PROBLEM TO WORK ON – Beginning at the line containing "camera: 130 degrees right, 0 degrees up", print every line until the records end, keeping each exactly as it is.

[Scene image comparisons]
• • • • •
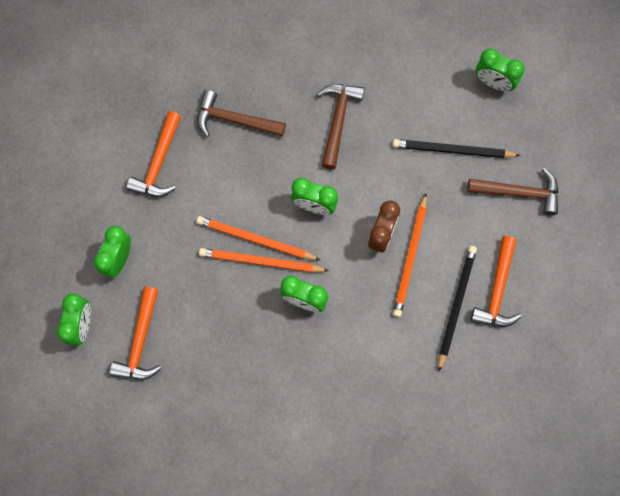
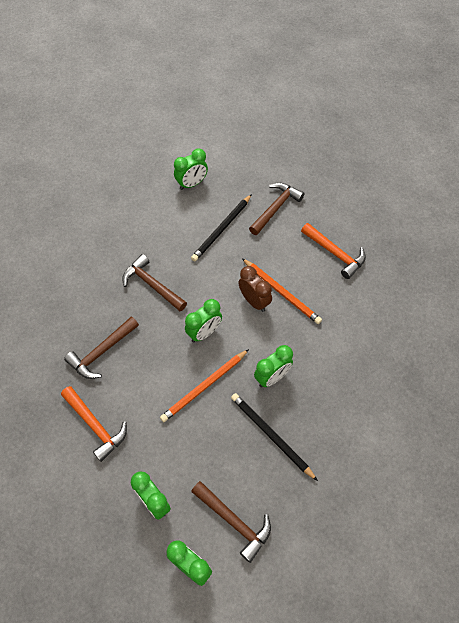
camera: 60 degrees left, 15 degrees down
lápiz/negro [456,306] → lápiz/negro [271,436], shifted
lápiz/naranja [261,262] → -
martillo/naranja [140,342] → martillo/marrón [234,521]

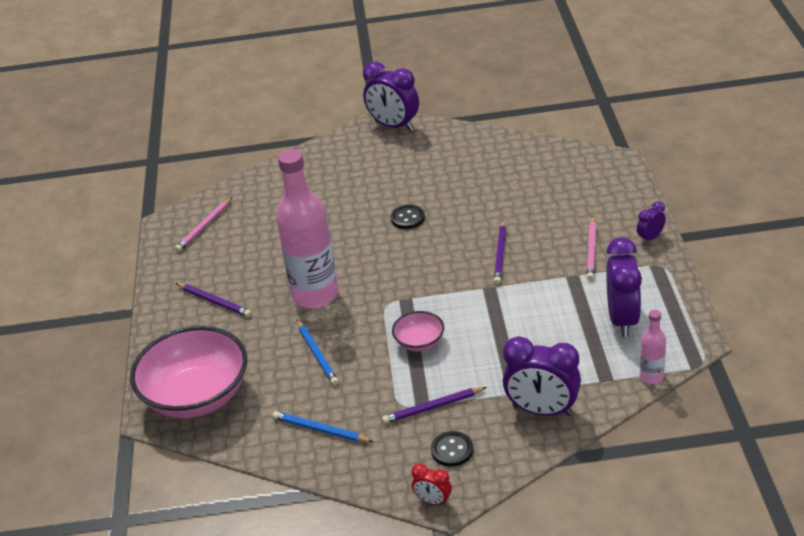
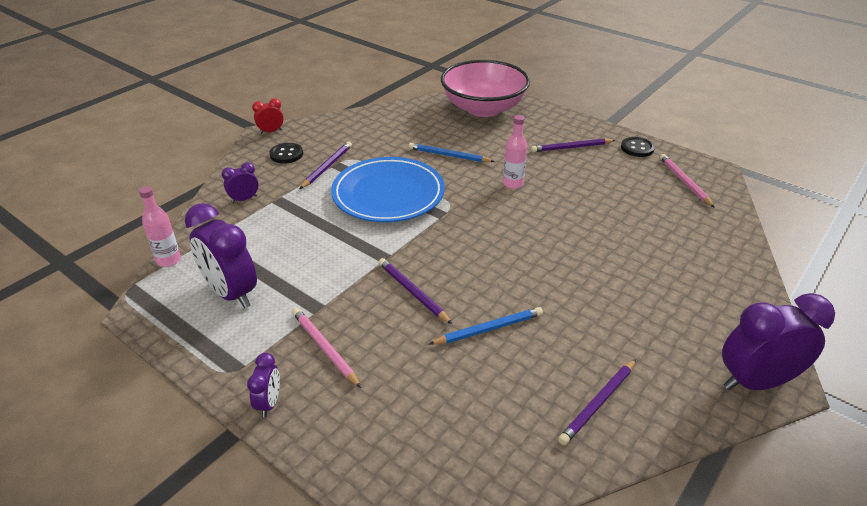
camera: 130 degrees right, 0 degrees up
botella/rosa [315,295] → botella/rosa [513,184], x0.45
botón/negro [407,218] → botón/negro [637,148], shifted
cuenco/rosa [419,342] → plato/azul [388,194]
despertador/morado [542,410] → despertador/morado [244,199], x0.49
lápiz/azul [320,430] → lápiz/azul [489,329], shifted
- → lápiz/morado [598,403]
• • • • •
RESPONSE BOX –
camera: 130 degrees right, 0 degrees up
botella/rosa [315,295] → botella/rosa [513,184], x0.45
botón/negro [407,218] → botón/negro [637,148], shifted
cuenco/rosa [419,342] → plato/azul [388,194]
despertador/morado [542,410] → despertador/morado [244,199], x0.49
lápiz/azul [320,430] → lápiz/azul [489,329], shifted
- → lápiz/morado [598,403]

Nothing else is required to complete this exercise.